**Provided material**
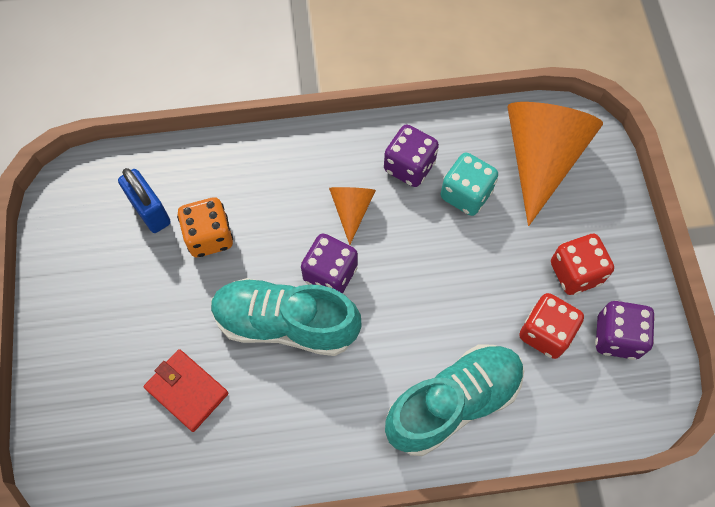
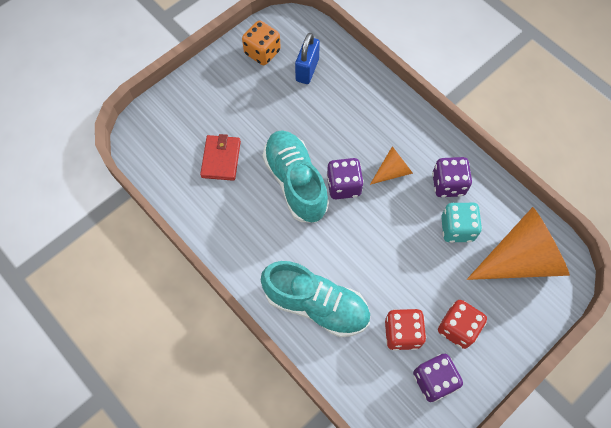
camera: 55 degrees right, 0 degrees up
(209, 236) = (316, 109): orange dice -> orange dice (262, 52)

...

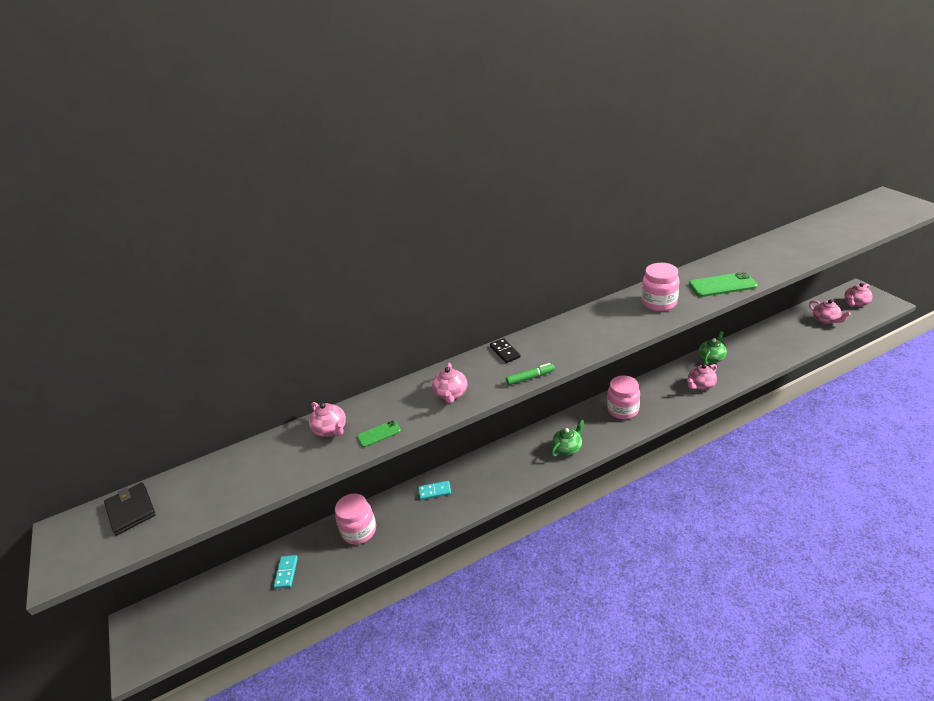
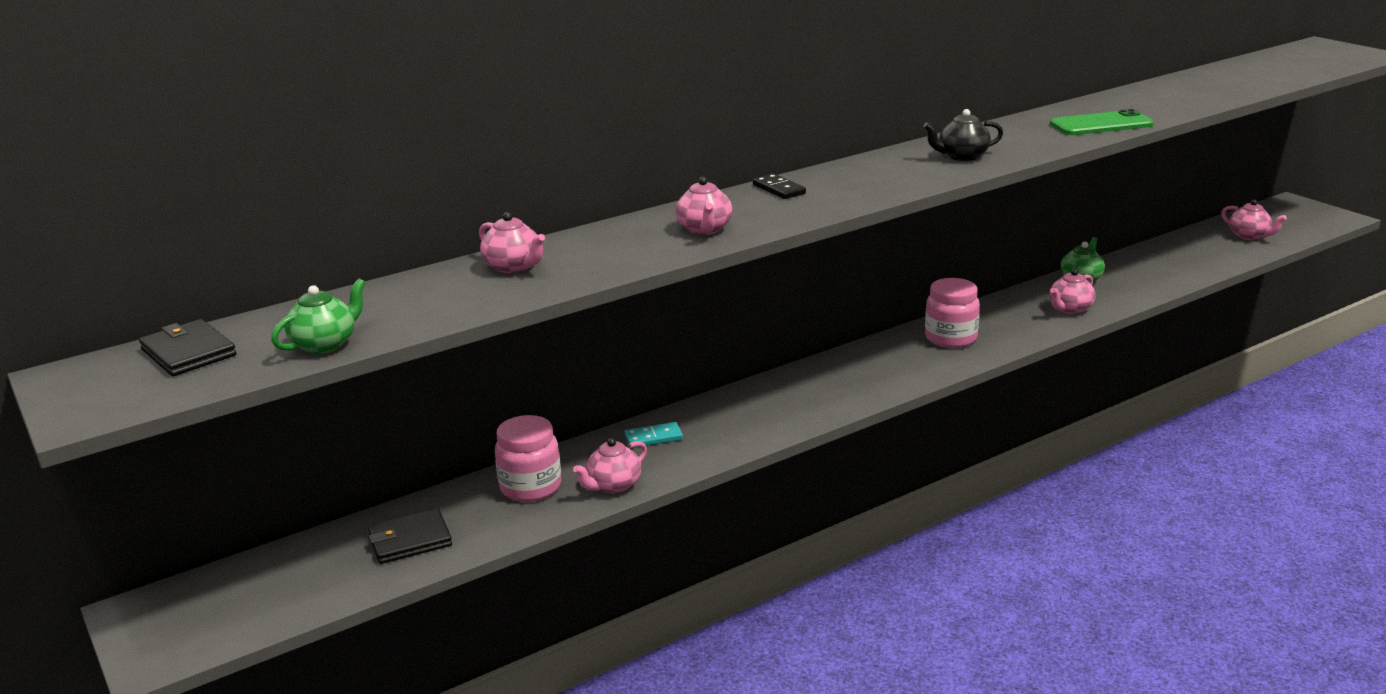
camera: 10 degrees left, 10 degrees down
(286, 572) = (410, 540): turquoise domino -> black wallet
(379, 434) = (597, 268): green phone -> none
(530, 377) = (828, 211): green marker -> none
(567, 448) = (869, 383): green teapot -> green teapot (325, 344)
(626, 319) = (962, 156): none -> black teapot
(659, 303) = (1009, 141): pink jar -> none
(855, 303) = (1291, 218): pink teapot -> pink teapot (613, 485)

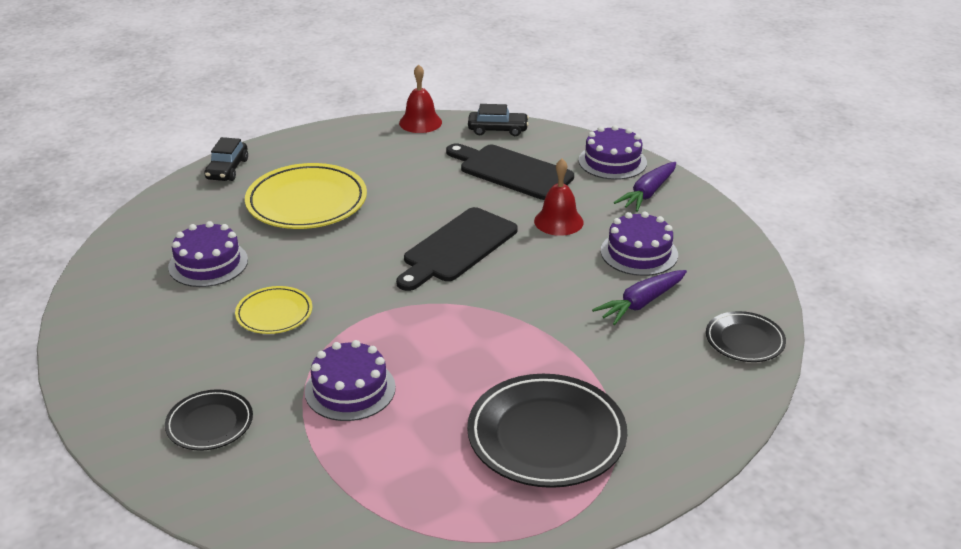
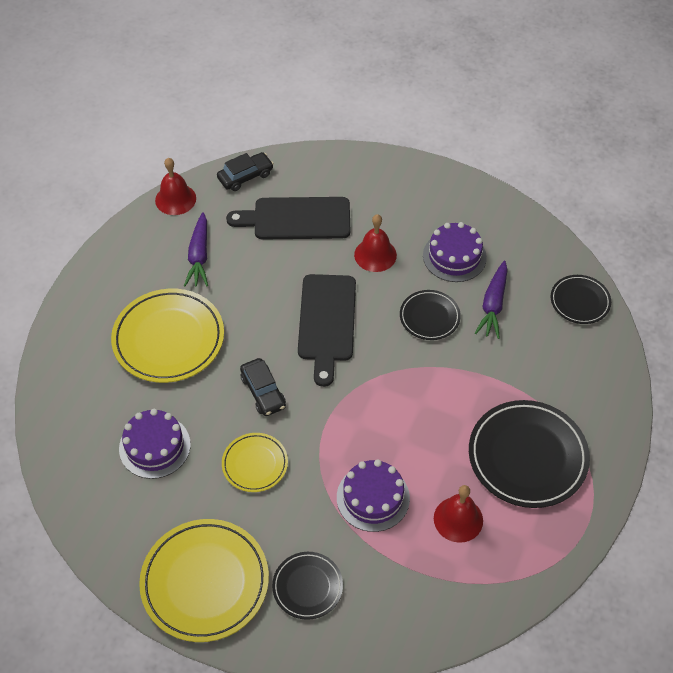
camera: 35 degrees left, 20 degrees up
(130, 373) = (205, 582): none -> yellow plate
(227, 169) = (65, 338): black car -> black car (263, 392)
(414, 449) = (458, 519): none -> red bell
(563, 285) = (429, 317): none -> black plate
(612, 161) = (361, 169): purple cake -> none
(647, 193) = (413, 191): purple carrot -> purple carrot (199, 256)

...

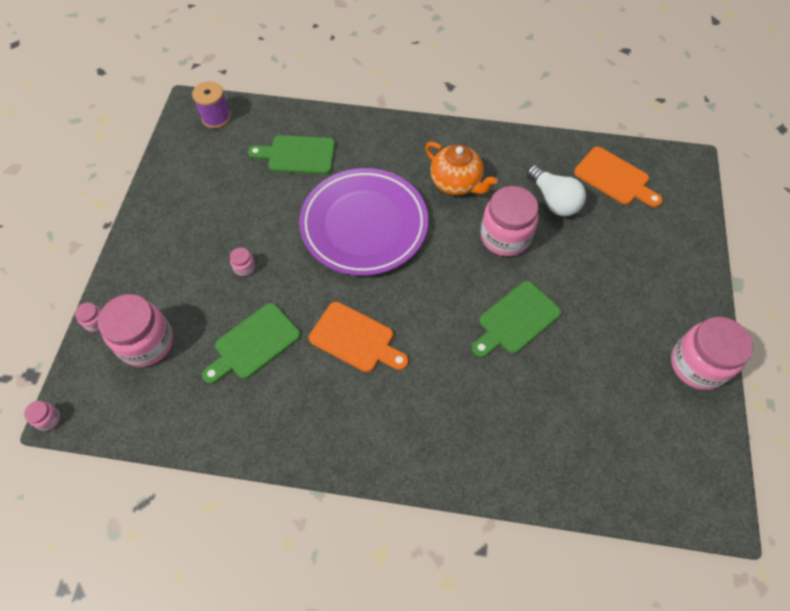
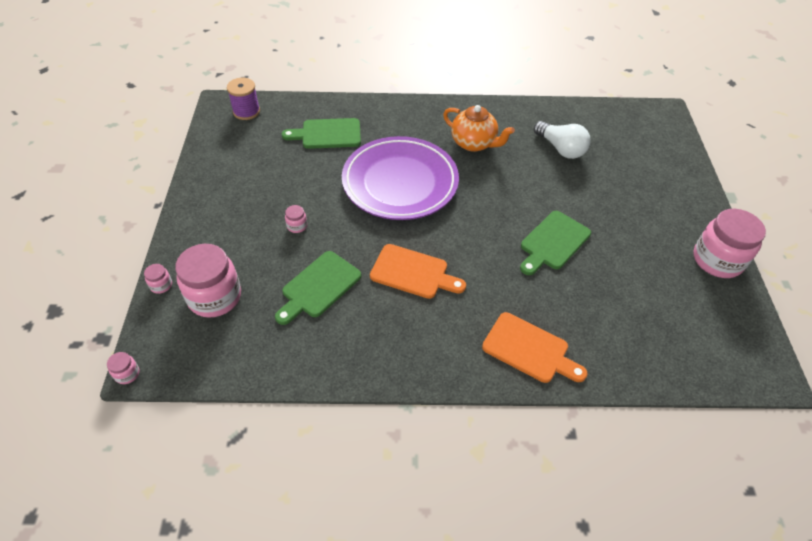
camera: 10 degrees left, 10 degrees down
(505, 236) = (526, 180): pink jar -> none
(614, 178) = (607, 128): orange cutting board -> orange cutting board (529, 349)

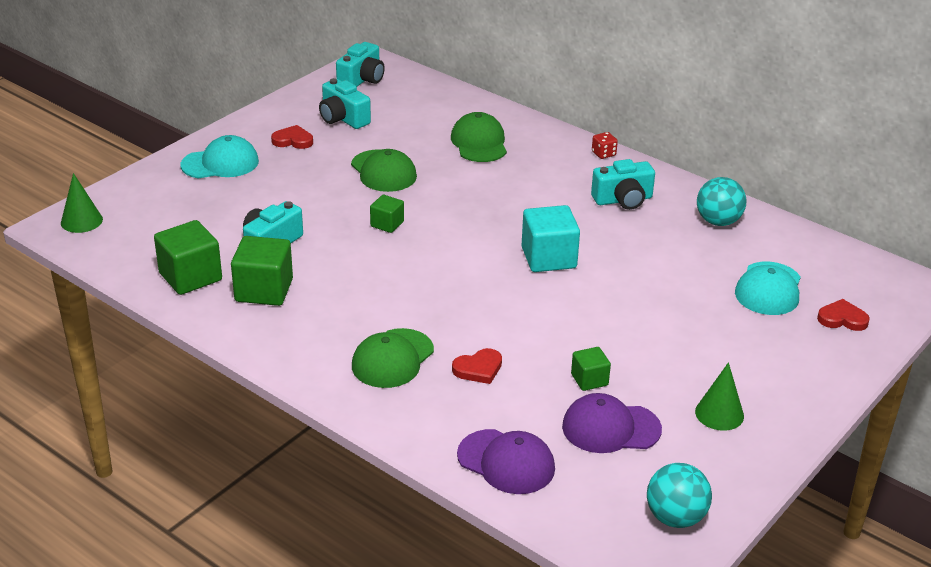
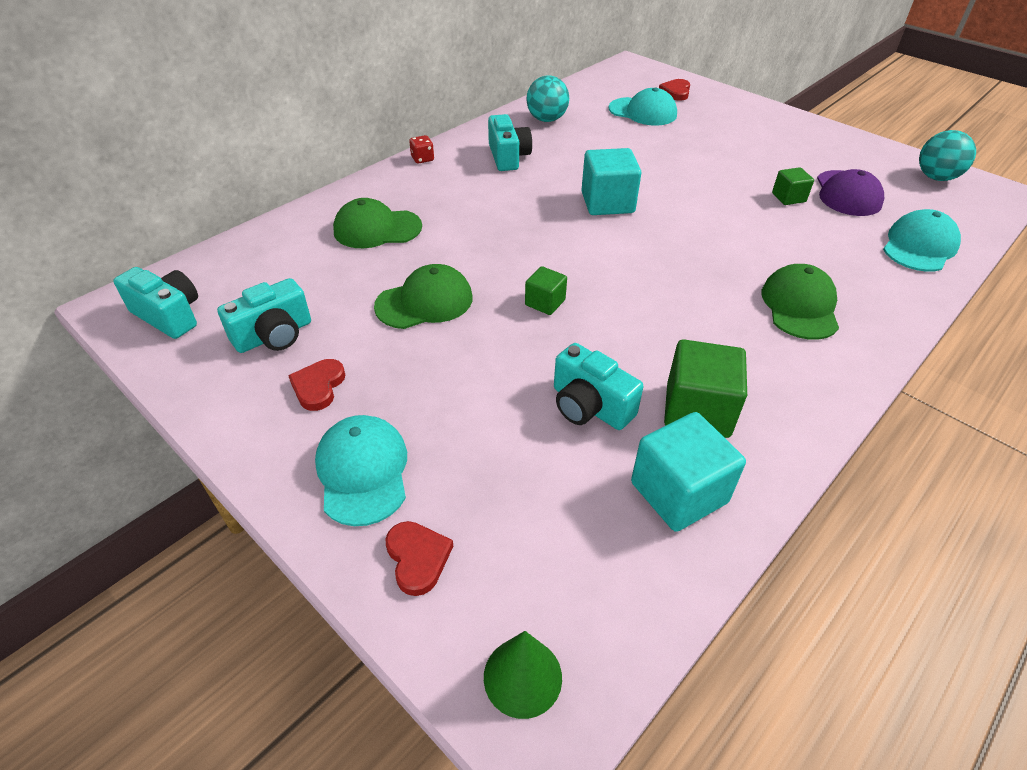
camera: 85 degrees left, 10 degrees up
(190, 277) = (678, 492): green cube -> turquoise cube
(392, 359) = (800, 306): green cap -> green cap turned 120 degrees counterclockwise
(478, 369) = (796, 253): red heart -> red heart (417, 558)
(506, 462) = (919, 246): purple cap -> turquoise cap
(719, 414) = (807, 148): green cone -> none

**Assigned task**
Having found the line with "(286, 572) = (410, 540): turquoise" and the line with "(647, 193) = (413, 191): purple" in the material above, write out exactly those two and every line between, leaving the pictures out.

**Result of this exercise**
(286, 572) = (410, 540): turquoise domino -> black wallet
(379, 434) = (597, 268): green phone -> none
(530, 377) = (828, 211): green marker -> none
(567, 448) = (869, 383): green teapot -> green teapot (325, 344)
(626, 319) = (962, 156): none -> black teapot
(659, 303) = (1009, 141): pink jar -> none
(855, 303) = (1291, 218): pink teapot -> pink teapot (613, 485)

camera: 35 degrees left, 20 degrees up
(130, 373) = (205, 582): none -> yellow plate
(227, 169) = (65, 338): black car -> black car (263, 392)
(414, 449) = (458, 519): none -> red bell
(563, 285) = (429, 317): none -> black plate
(612, 161) = (361, 169): purple cake -> none
(647, 193) = (413, 191): purple carrot -> purple carrot (199, 256)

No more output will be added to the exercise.